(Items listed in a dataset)
◆ ◆ ◆ ◆

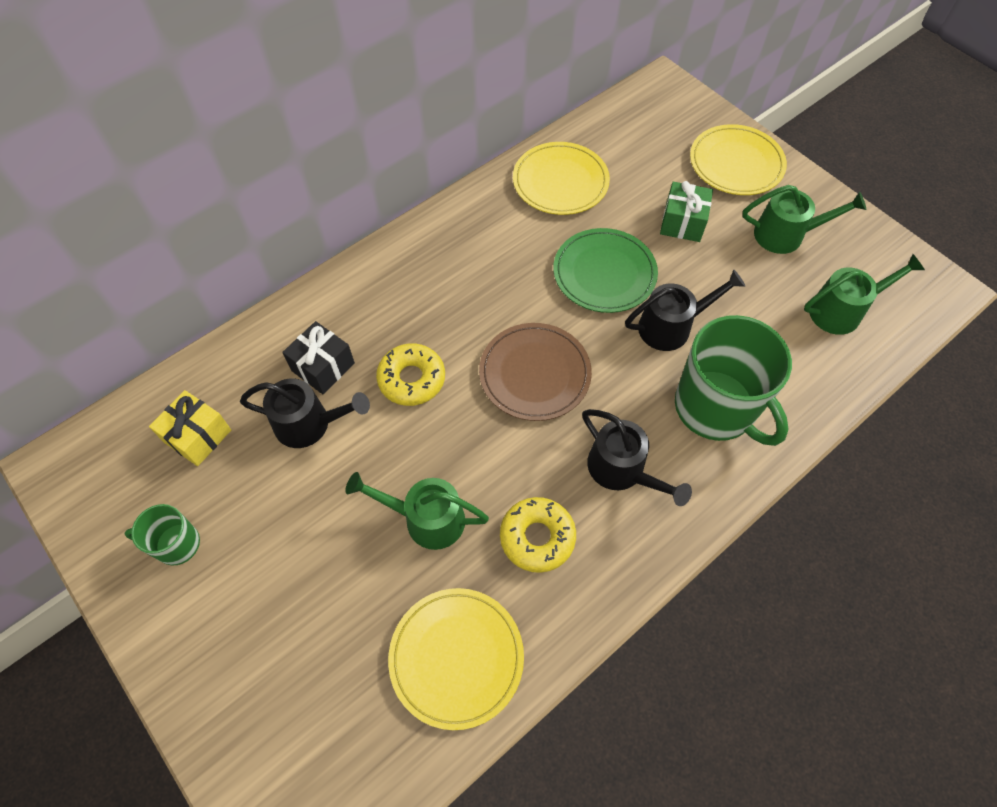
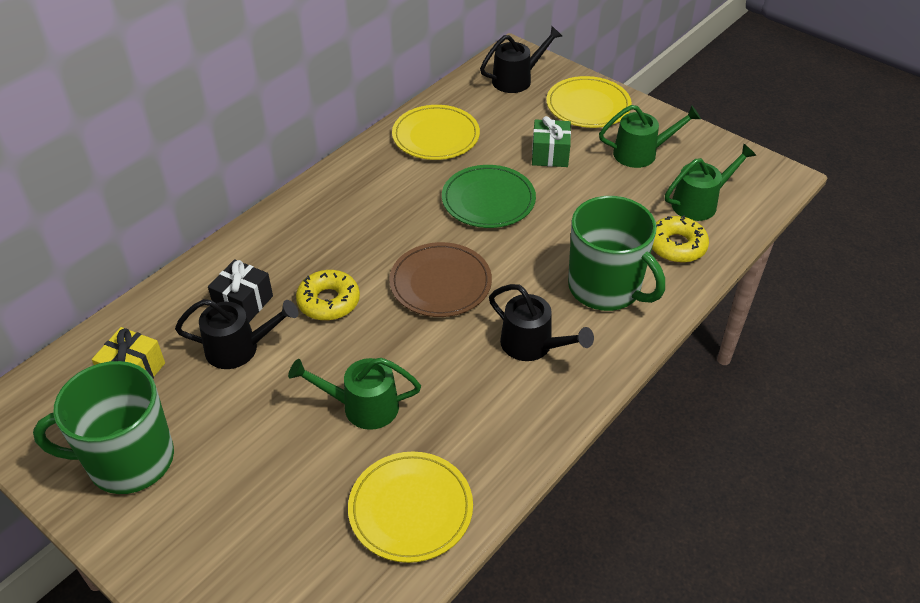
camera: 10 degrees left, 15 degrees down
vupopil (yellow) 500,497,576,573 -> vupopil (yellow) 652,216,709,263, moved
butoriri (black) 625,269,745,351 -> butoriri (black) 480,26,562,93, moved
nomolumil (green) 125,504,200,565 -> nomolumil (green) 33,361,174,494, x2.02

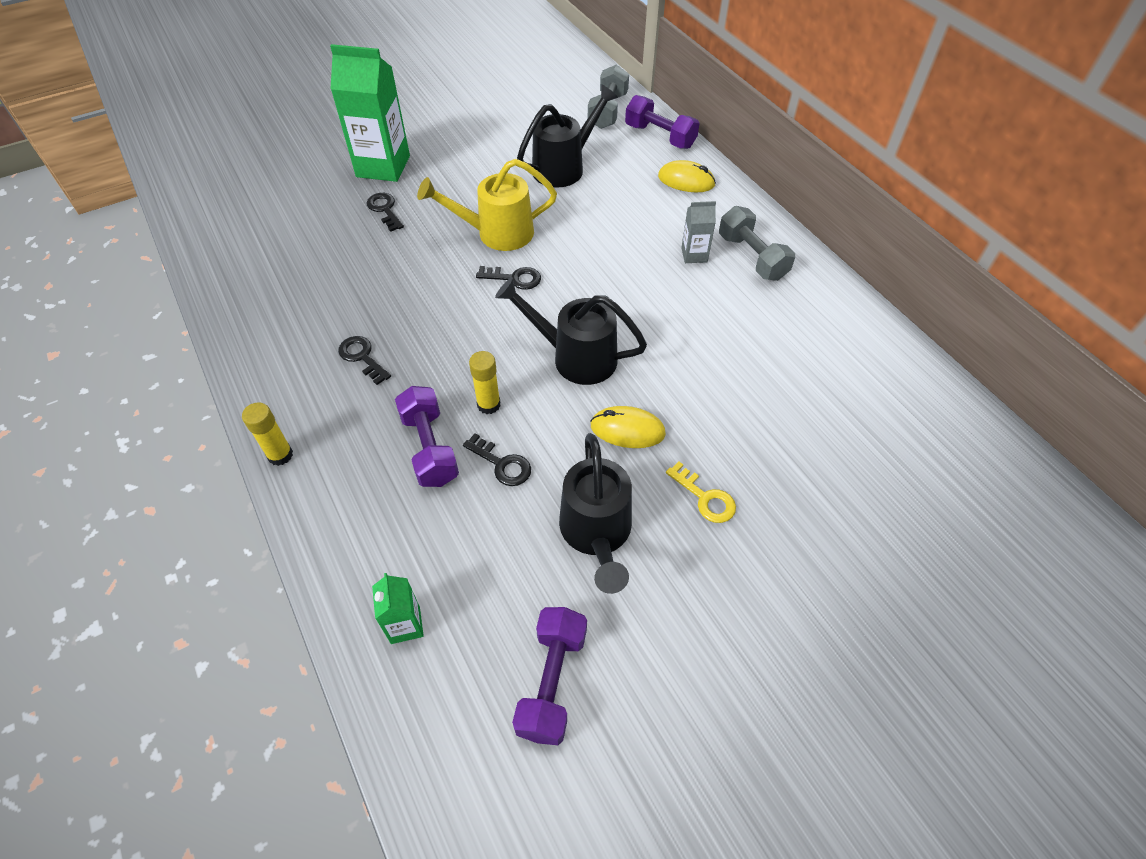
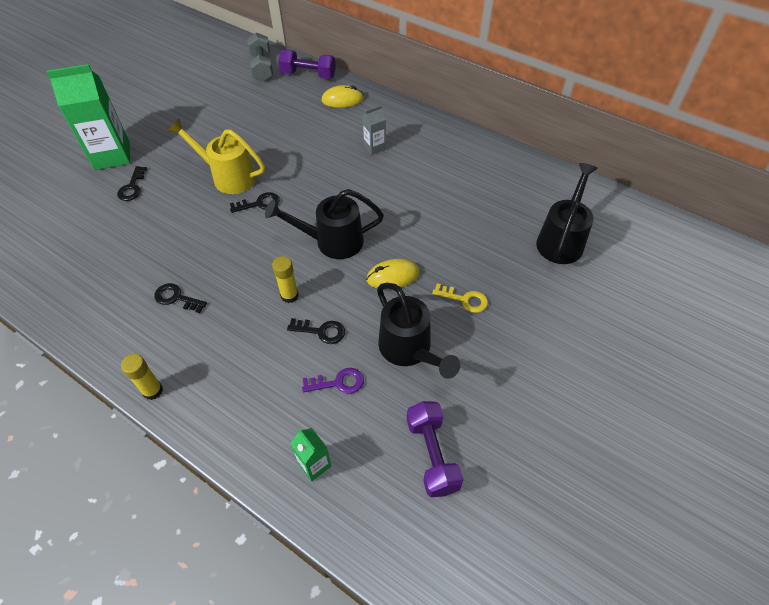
camera: 25 degrees left, 0 degrees up
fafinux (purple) 395,386,459,487 -> none
fafinux (grey) 719,206,795,281 -> none
none -> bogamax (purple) 302,368,364,394
butoriri (black) 517,84,618,188 -> butoriri (black) 536,163,598,264, moved
bogamax (black) 367,193,404,232 -> bogamax (black) 117,166,147,201, 120 degrees counterclockwise
butoriri (yellow) 417,159,557,251 -> butoriri (yellow) 168,118,265,194, 60 degrees clockwise

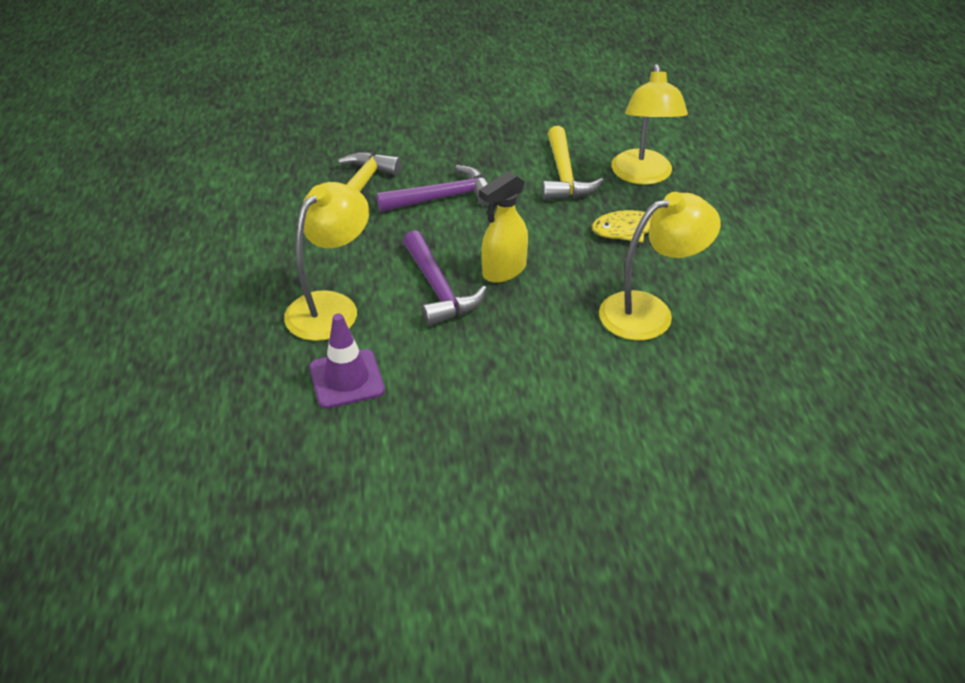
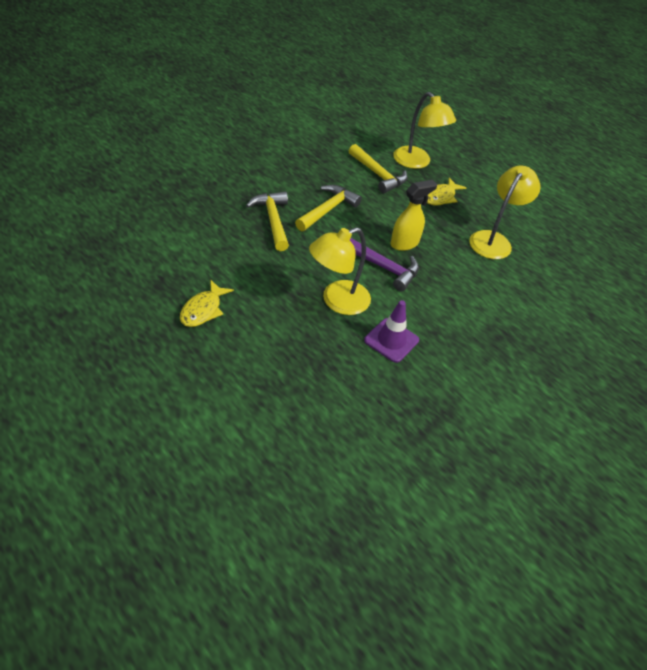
camera: 40 degrees left, 5 degrees up
none ->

◆ ◆ ◆ ◆

EXERCISE INSTRUCTIONS: Every entry is to be transcribed exactly, but the pictures are to be left out.

TASK RESPONSE:
camera: 10 degrees left, 15 degrees down
vupopil (yellow) 500,497,576,573 -> vupopil (yellow) 652,216,709,263, moved
butoriri (black) 625,269,745,351 -> butoriri (black) 480,26,562,93, moved
nomolumil (green) 125,504,200,565 -> nomolumil (green) 33,361,174,494, x2.02

camera: 25 degrees left, 0 degrees up
fafinux (purple) 395,386,459,487 -> none
fafinux (grey) 719,206,795,281 -> none
none -> bogamax (purple) 302,368,364,394
butoriri (black) 517,84,618,188 -> butoriri (black) 536,163,598,264, moved
bogamax (black) 367,193,404,232 -> bogamax (black) 117,166,147,201, 120 degrees counterclockwise
butoriri (yellow) 417,159,557,251 -> butoriri (yellow) 168,118,265,194, 60 degrees clockwise

camera: 40 degrees left, 5 degrees up
none ->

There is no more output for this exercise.